> [Task goal]: Find "yellow stacking toy [715,301,785,401]" and "none -> grey trophy [659,292,733,402]" in the records below. Copy the lines holding them and every line between, exactly, and no others.
---- Exercise input
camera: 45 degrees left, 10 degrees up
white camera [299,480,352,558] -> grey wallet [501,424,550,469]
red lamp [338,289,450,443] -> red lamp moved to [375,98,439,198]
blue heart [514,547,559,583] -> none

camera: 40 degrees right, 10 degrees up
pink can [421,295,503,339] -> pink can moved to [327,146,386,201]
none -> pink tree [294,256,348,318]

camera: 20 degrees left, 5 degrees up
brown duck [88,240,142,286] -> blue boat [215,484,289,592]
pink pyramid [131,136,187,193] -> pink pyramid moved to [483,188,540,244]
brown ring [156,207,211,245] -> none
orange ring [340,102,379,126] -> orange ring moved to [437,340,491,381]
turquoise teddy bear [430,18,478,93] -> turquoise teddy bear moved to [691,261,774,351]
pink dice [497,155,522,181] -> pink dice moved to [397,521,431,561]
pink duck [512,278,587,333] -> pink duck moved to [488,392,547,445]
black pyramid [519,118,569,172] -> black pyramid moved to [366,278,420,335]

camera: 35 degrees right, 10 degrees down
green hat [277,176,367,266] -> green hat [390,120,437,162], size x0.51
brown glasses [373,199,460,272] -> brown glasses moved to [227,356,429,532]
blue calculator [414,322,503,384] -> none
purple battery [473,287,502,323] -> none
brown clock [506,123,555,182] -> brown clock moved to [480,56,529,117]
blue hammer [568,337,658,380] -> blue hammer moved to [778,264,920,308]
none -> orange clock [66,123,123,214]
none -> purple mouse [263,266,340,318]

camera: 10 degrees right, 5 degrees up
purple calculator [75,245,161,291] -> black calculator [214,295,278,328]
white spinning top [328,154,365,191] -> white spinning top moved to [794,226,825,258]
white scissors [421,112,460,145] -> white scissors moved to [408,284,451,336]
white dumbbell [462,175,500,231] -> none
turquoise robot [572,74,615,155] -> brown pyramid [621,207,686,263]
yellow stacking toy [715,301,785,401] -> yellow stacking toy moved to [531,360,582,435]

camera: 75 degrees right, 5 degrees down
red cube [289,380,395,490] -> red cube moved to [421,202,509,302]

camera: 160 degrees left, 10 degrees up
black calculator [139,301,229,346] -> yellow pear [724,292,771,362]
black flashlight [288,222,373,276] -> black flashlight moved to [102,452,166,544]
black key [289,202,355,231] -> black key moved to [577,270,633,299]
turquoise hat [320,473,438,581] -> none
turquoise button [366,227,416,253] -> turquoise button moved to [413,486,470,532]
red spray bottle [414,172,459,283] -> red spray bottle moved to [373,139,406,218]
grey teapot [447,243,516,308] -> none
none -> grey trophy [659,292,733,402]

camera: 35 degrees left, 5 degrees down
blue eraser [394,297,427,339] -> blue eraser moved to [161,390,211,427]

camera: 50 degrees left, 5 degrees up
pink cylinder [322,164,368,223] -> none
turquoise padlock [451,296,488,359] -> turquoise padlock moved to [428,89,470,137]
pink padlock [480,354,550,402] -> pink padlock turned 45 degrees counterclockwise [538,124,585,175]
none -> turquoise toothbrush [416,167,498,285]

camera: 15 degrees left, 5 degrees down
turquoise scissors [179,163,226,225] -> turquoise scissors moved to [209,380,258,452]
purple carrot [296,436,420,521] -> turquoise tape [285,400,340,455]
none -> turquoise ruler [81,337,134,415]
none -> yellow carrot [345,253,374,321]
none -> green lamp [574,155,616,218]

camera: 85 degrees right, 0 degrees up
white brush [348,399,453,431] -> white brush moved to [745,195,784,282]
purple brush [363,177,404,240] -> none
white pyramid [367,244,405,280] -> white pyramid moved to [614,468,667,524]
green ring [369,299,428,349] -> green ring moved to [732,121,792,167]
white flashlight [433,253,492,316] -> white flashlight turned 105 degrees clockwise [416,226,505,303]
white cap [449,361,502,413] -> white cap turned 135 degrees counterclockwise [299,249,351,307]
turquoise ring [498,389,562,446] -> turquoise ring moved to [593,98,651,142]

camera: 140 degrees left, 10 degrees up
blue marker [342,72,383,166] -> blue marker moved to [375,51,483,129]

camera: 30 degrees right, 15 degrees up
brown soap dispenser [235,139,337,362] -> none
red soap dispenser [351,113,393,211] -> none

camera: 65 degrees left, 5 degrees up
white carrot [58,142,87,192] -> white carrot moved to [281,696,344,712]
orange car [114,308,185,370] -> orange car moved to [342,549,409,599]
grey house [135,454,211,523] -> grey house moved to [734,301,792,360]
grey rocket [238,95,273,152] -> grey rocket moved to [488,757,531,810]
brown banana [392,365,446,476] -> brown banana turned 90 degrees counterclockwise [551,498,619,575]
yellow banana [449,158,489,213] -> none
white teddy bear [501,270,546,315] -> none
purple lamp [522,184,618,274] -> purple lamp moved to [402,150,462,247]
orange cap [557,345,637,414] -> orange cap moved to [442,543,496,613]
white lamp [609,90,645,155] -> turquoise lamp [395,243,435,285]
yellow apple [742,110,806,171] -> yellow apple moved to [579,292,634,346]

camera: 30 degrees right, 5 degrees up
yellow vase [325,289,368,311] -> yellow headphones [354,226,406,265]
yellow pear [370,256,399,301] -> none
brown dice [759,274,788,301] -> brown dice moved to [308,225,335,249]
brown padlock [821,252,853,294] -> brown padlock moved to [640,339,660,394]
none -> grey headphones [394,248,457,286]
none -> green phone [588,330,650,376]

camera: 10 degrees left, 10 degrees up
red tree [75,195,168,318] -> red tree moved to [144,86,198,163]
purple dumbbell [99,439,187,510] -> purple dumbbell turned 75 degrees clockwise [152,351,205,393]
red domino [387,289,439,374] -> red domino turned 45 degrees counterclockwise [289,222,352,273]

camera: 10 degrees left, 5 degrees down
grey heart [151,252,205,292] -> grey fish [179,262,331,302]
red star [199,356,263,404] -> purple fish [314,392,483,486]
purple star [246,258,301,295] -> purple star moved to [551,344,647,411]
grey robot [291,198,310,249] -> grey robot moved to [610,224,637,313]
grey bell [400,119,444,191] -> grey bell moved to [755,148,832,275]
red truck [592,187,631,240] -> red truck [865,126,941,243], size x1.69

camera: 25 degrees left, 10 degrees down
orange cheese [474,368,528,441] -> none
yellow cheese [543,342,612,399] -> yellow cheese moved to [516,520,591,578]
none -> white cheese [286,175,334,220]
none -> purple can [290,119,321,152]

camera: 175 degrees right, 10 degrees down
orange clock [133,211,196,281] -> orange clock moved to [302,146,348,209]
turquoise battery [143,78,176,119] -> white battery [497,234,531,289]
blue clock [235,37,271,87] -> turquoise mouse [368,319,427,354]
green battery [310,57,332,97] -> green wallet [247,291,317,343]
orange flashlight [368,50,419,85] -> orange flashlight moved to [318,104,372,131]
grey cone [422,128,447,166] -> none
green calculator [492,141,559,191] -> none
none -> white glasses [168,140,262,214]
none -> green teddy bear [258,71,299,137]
--------
> [Reply to the exercise]:
yellow stacking toy [715,301,785,401] -> yellow stacking toy moved to [531,360,582,435]

camera: 75 degrees right, 5 degrees down
red cube [289,380,395,490] -> red cube moved to [421,202,509,302]

camera: 160 degrees left, 10 degrees up
black calculator [139,301,229,346] -> yellow pear [724,292,771,362]
black flashlight [288,222,373,276] -> black flashlight moved to [102,452,166,544]
black key [289,202,355,231] -> black key moved to [577,270,633,299]
turquoise hat [320,473,438,581] -> none
turquoise button [366,227,416,253] -> turquoise button moved to [413,486,470,532]
red spray bottle [414,172,459,283] -> red spray bottle moved to [373,139,406,218]
grey teapot [447,243,516,308] -> none
none -> grey trophy [659,292,733,402]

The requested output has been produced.